§ **Exercise details**: The expected output is exactly the lines below, starting at the line with "moved: grey_finanitan (92,598)" and ending at the line with "recoloured: turquoise_vupizik (446,496)", both included; no other line belongs in it.

§ **Provided information**:

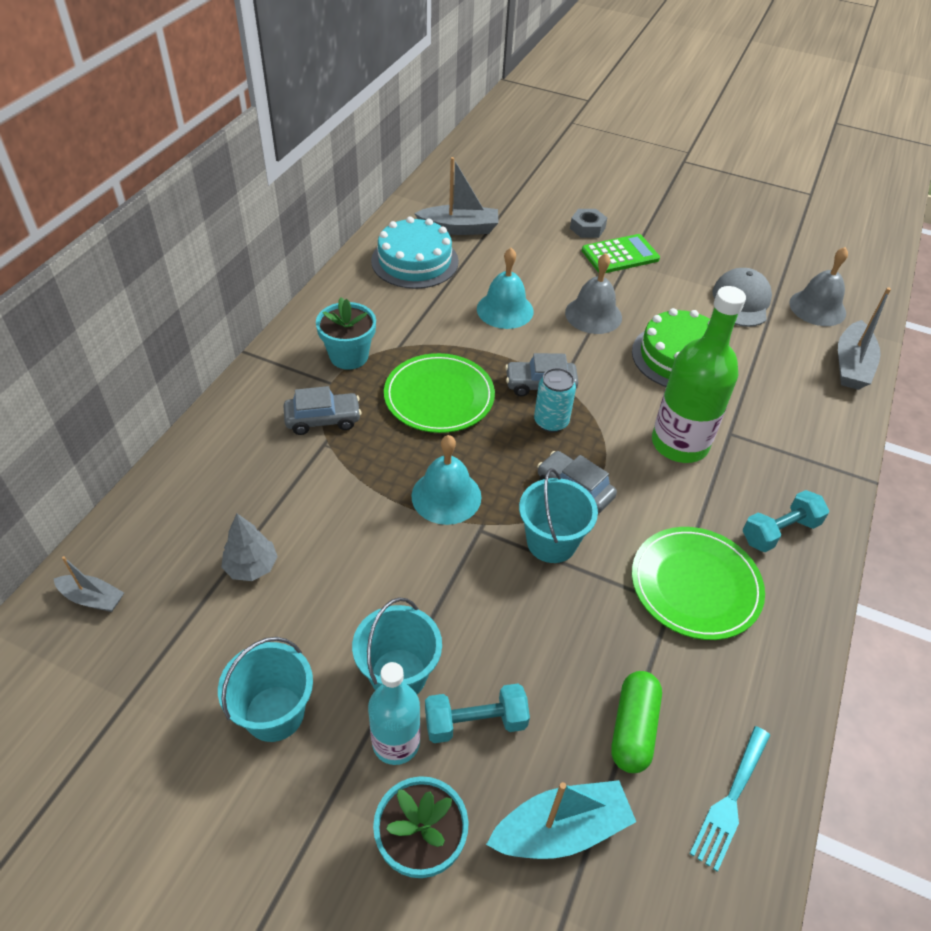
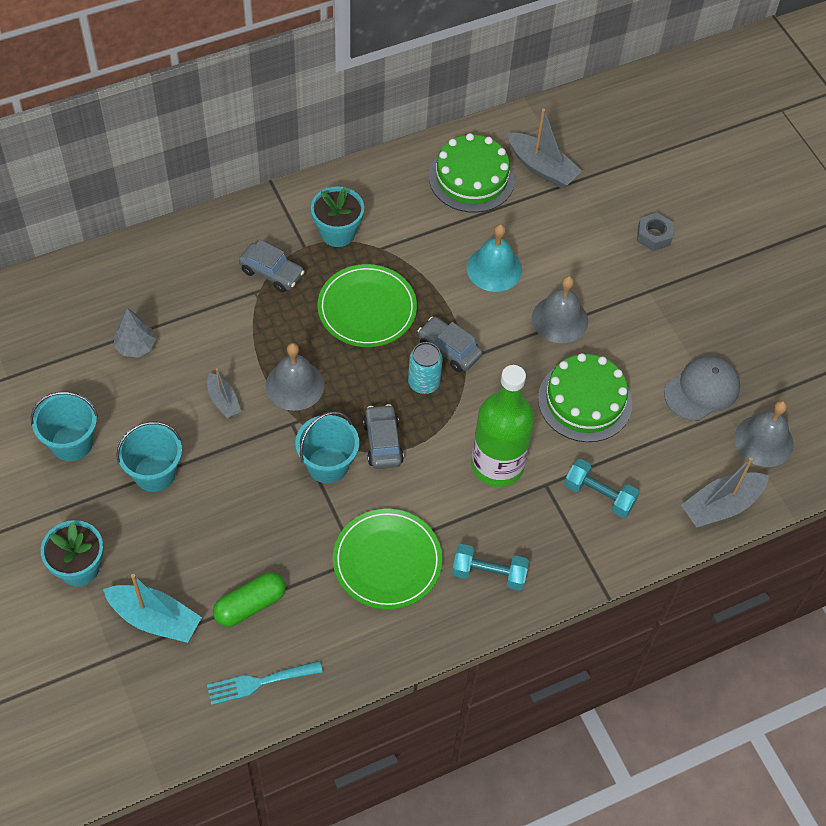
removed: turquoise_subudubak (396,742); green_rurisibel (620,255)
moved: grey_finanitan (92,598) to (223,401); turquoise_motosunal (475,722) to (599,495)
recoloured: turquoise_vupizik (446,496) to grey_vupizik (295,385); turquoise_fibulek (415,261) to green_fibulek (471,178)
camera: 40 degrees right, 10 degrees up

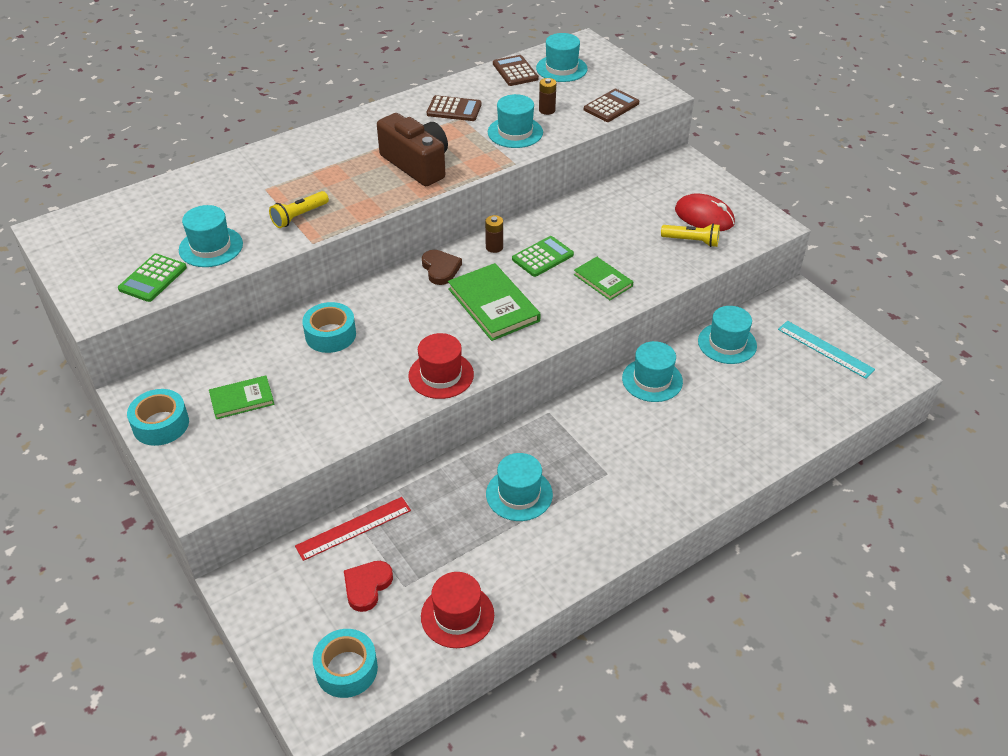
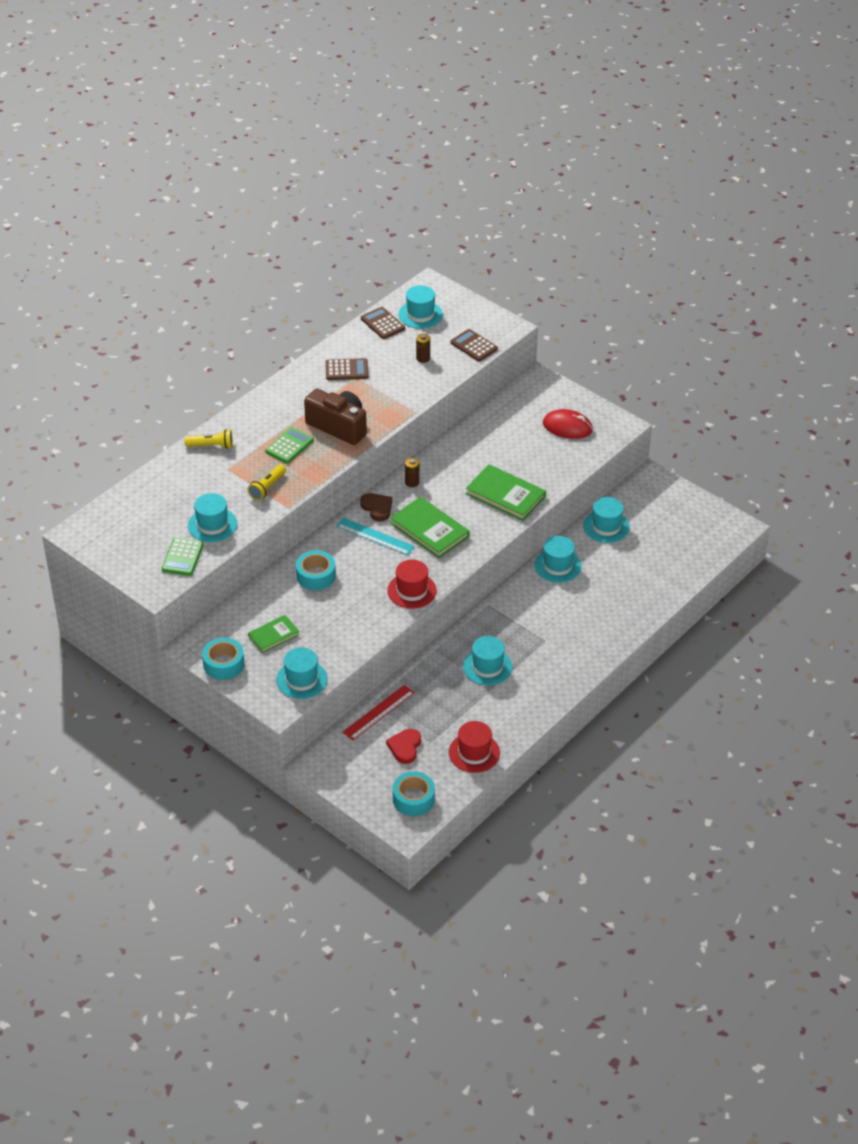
moved: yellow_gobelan (691,241) to (211,446); green_rurisibel (542,257) to (289,446); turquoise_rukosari (515,132) to (301,679); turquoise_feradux (825,349) to (375,536)
turned: brown_rurisibel (611,106) = (473,346) 75 degrees counterclockwise
resized: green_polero (603,280) = (505,495) x1.67
camera: 15 degrees left, 0 degrees up

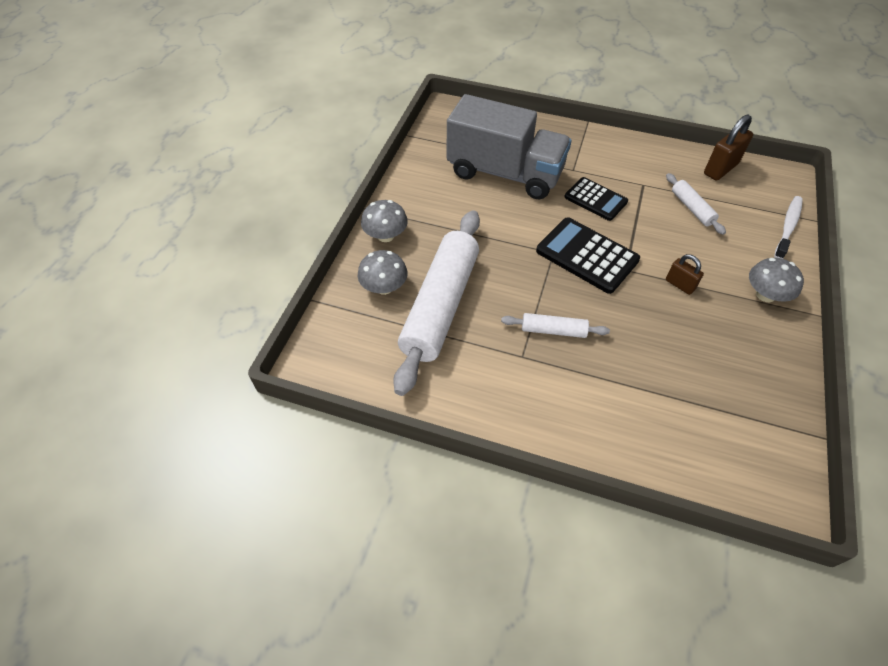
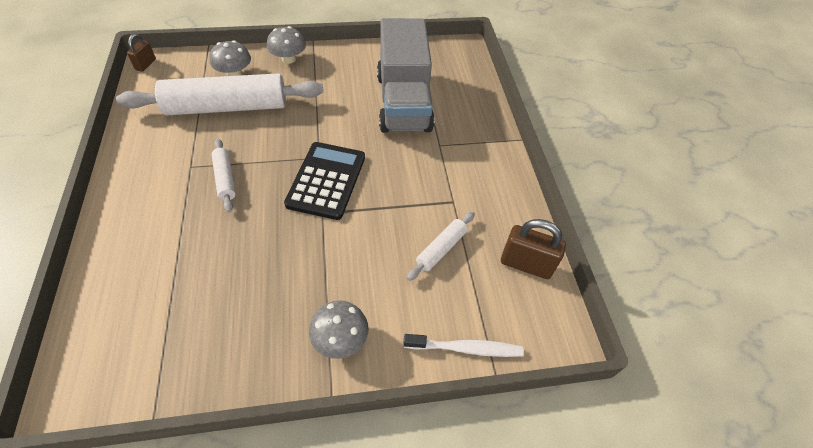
removed: black_rurisibel (595,199)
moved: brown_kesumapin (679,285) to (146,64)
camera: 60 degrees right, 0 degrees up

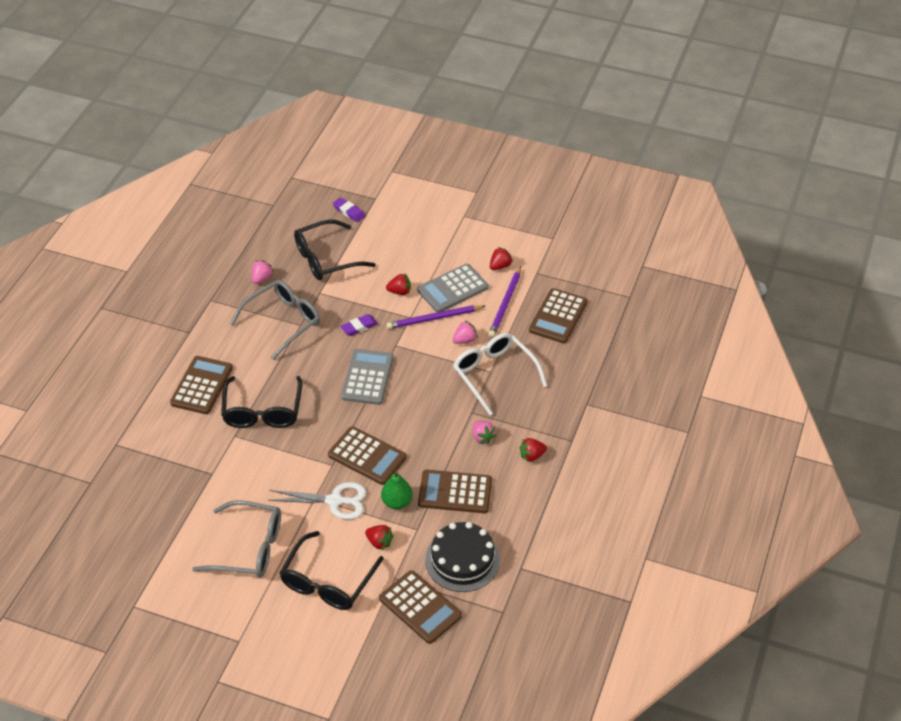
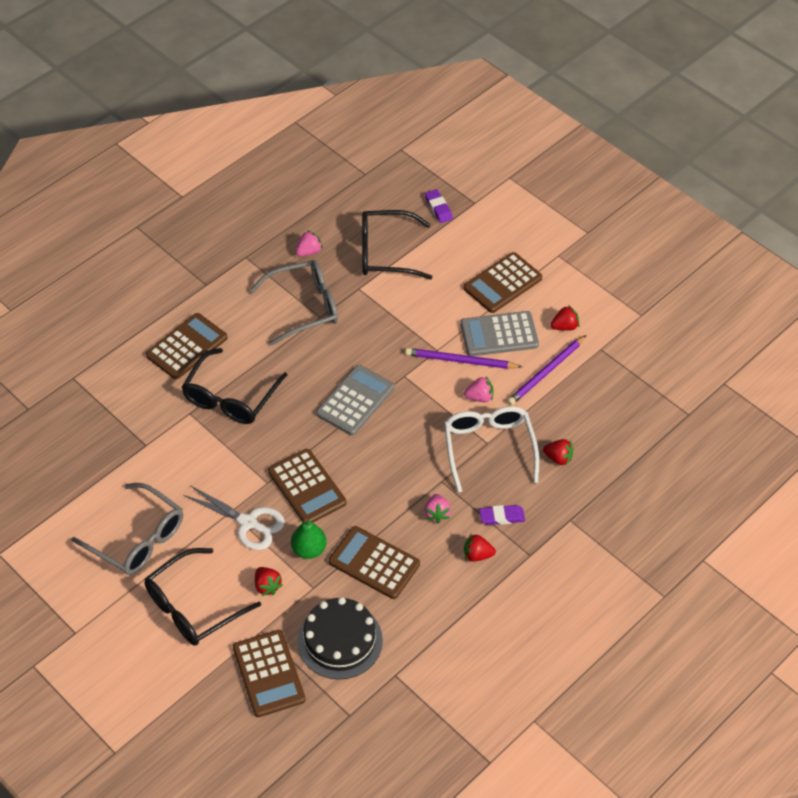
moved: brown_rurisibel (558,316) to (502,283); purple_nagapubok (359,327) to (501,517); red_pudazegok (400,292) to (558,458)
camera: 25 degrees right, 5 degrees up

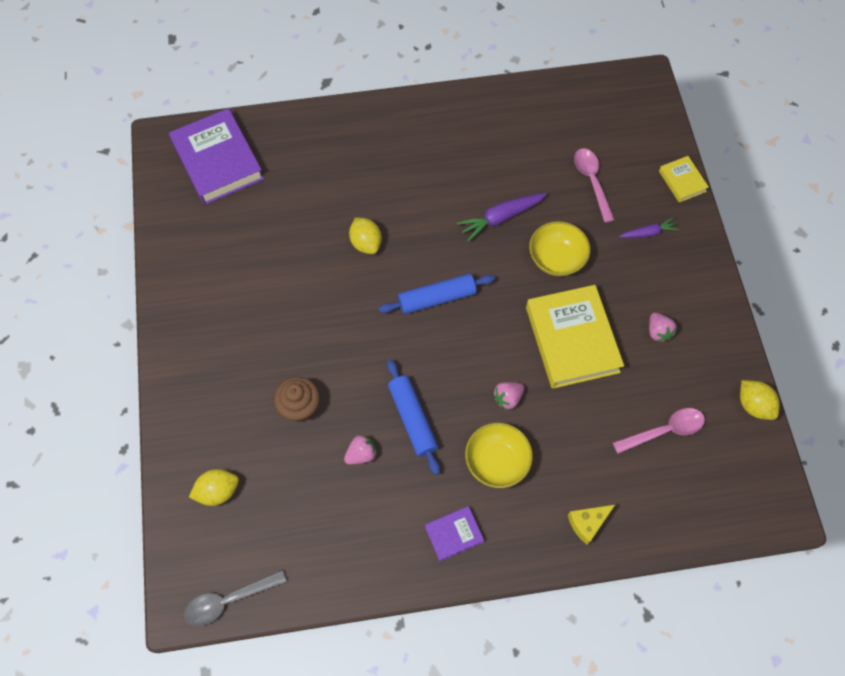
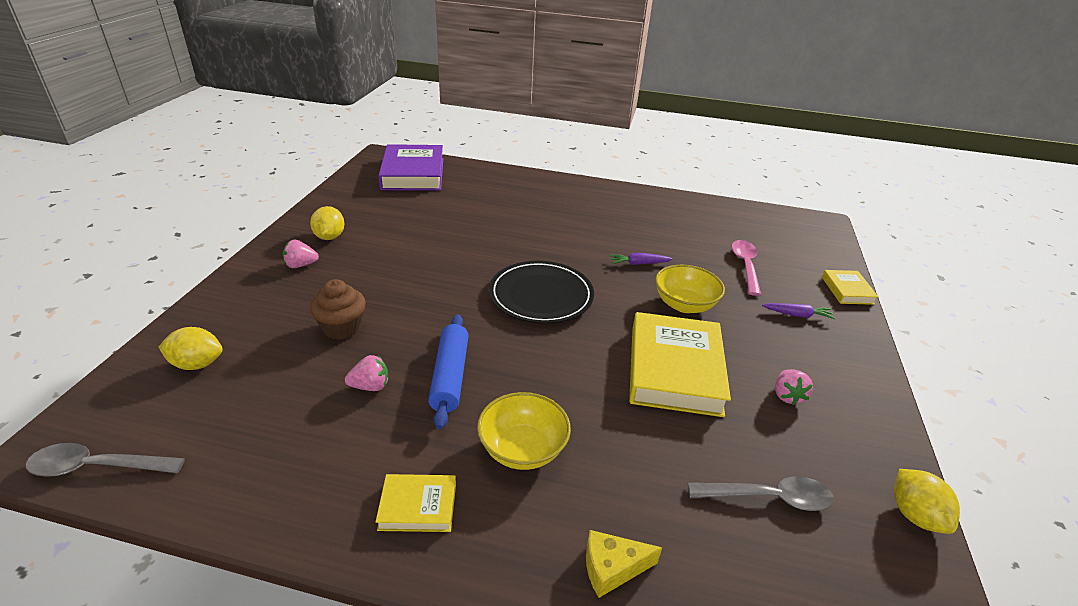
moved: pink_pudazegok (507,398) to (301,265); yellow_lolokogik (366,243) to (330,237)
replaced: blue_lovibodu (437,298) to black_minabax (541,296)
recoloured: purple_polero (454,534) to yellow_polero (418,506); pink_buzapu (664,431) to grey_buzapu (768,498)
resized: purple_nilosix (501,218) = (639,263) x0.62
camera: 20 degrees right, 30 degrees down

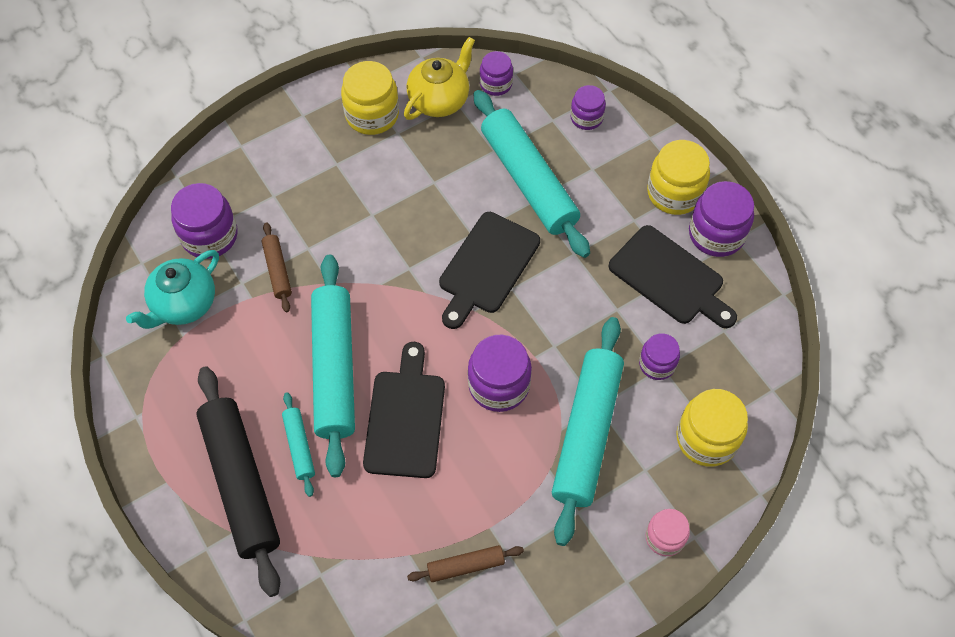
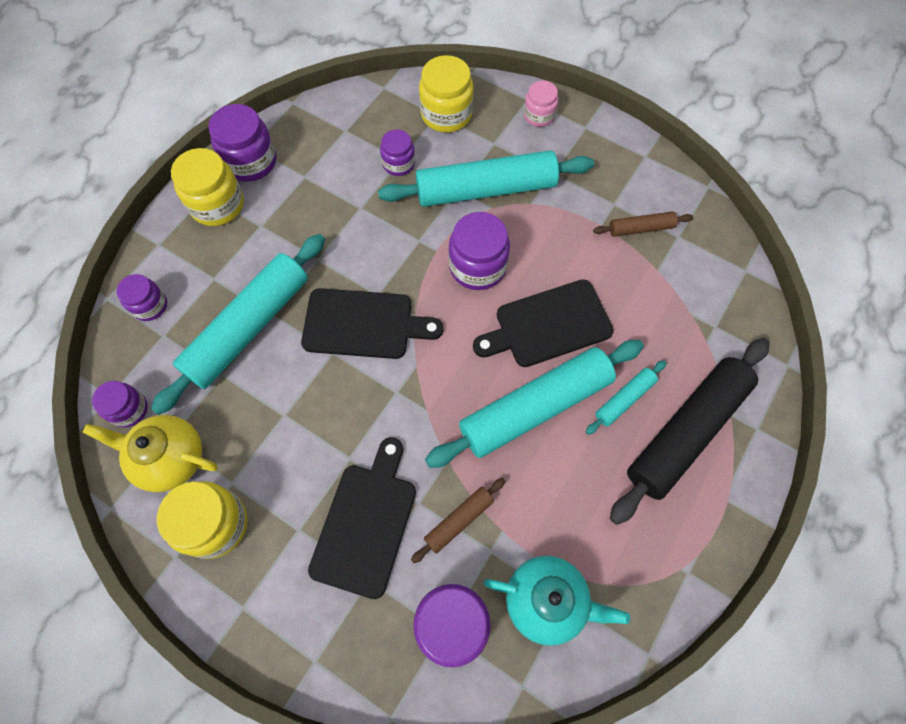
moved: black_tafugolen (670,278) to (366,523)
turned: brown_lovibodu (466,566) = (640,228) 60 degrees counterclockwise
camera: 115 degrees left, 5 degrees up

§ **Result**:
moved: grey_finanitan (92,598) to (223,401); turquoise_motosunal (475,722) to (599,495)
recoloured: turquoise_vupizik (446,496) to grey_vupizik (295,385); turquoise_fibulek (415,261) to green_fibulek (471,178)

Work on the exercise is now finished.